_WHAT NEEDS TO BE DONE_
Look for the word "none" in the entries below, then copy every line that has it.

_DATASET EXCERPTS_
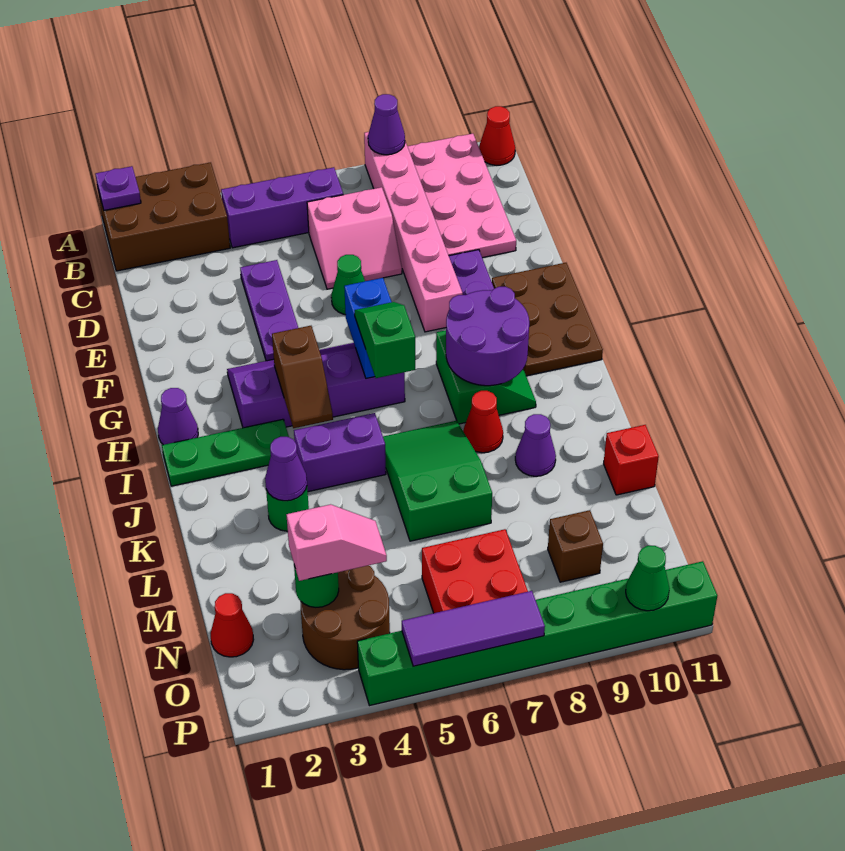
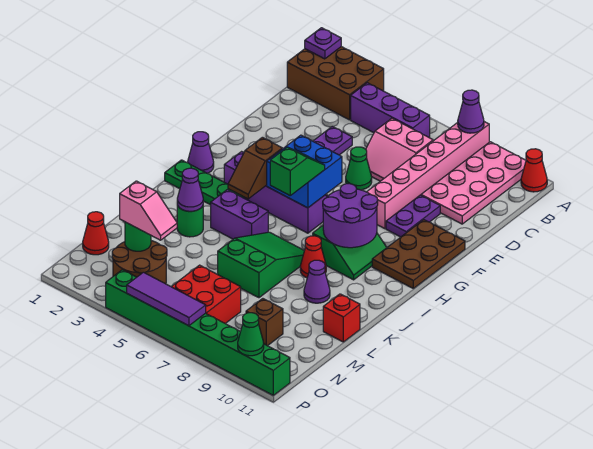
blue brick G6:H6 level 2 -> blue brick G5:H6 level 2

...

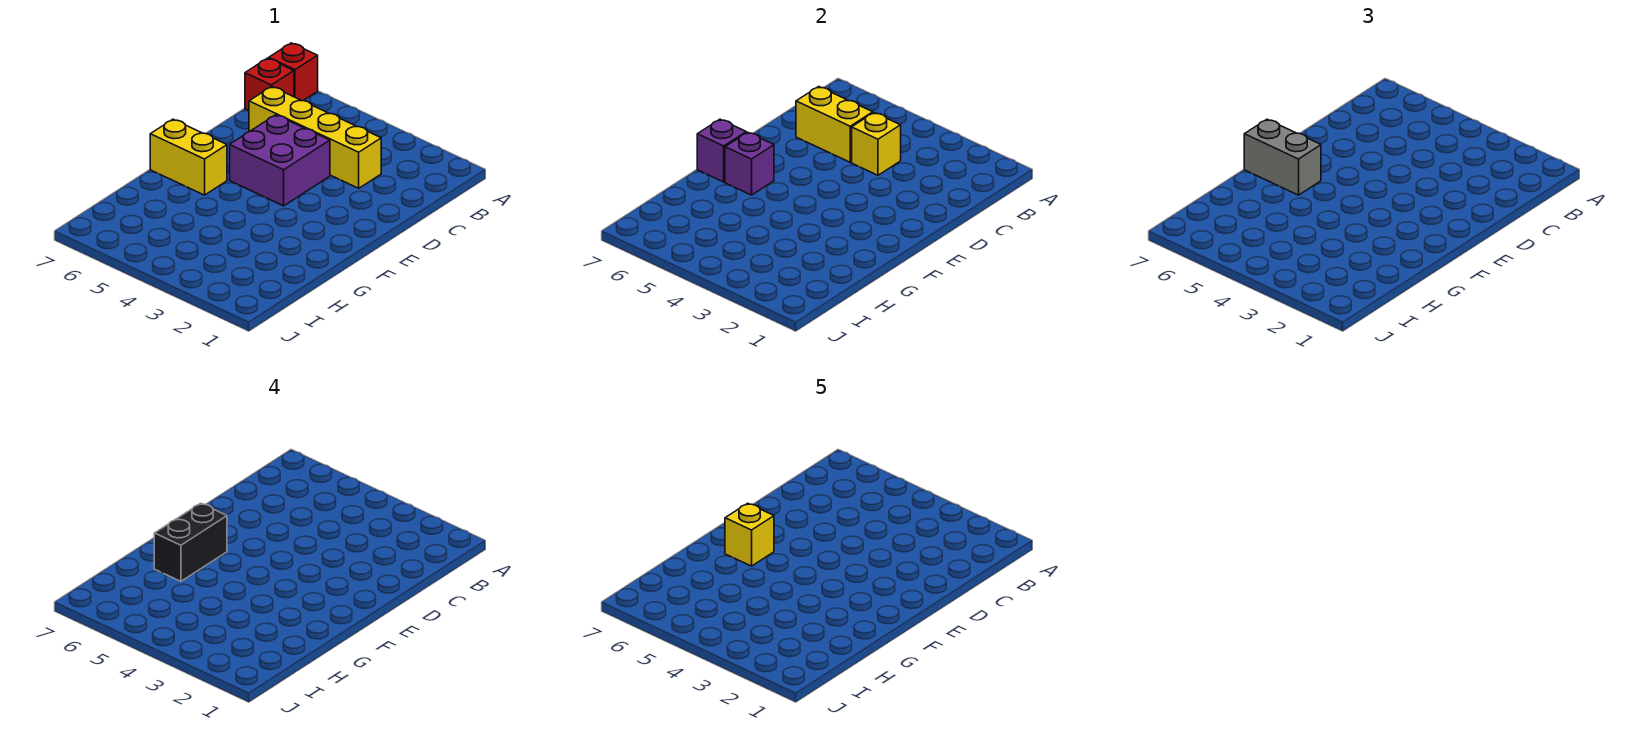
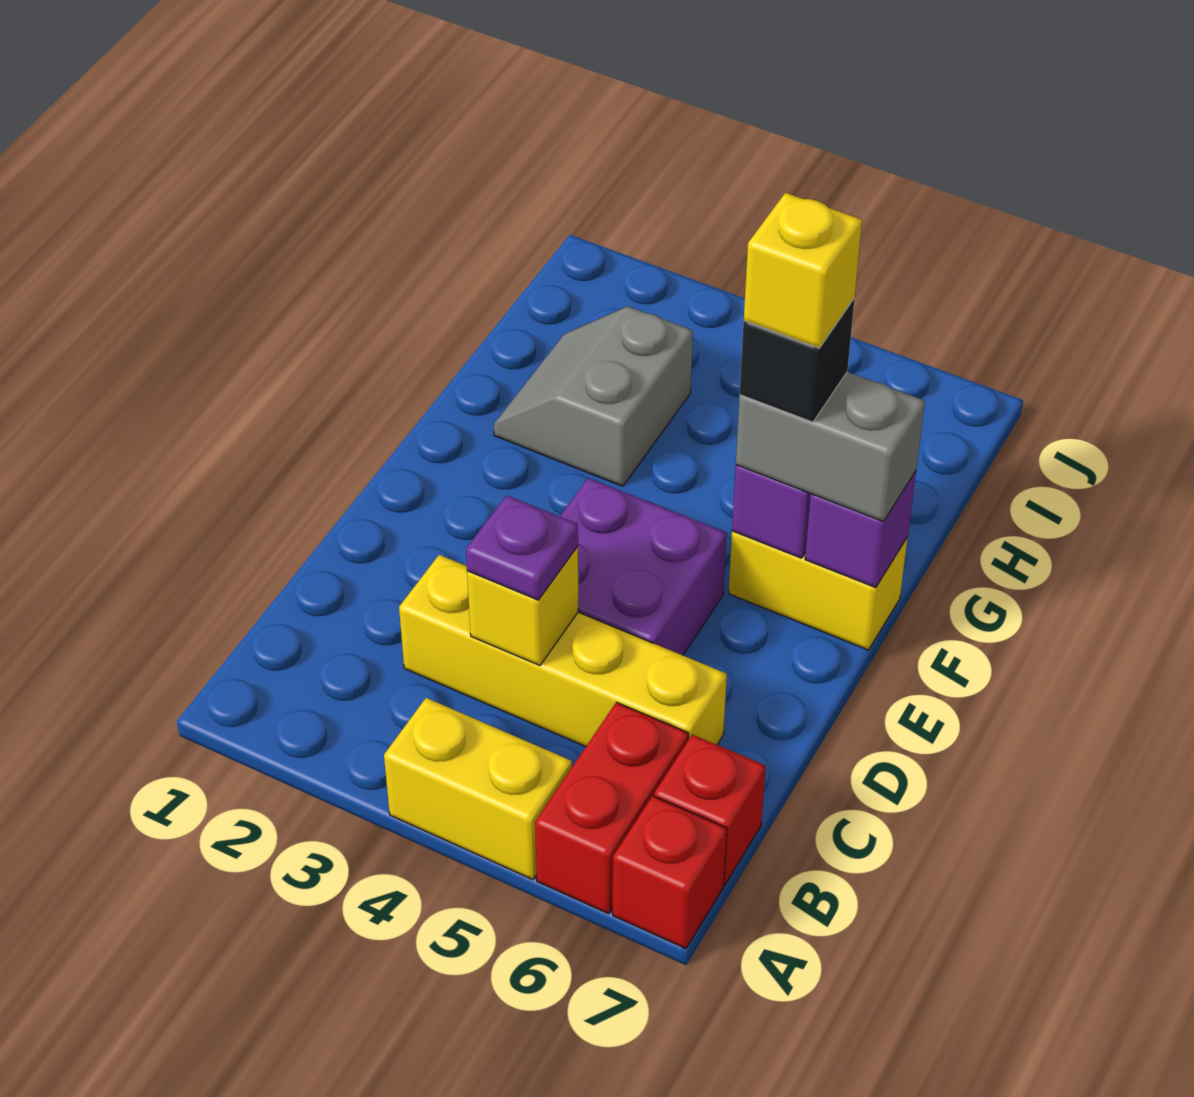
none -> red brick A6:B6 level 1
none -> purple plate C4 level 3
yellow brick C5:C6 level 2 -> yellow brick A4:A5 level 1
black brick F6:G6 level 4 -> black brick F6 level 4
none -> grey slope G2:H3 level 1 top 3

_FINAL ANSWER_
none -> red brick A6:B6 level 1
none -> purple plate C4 level 3
none -> grey slope G2:H3 level 1 top 3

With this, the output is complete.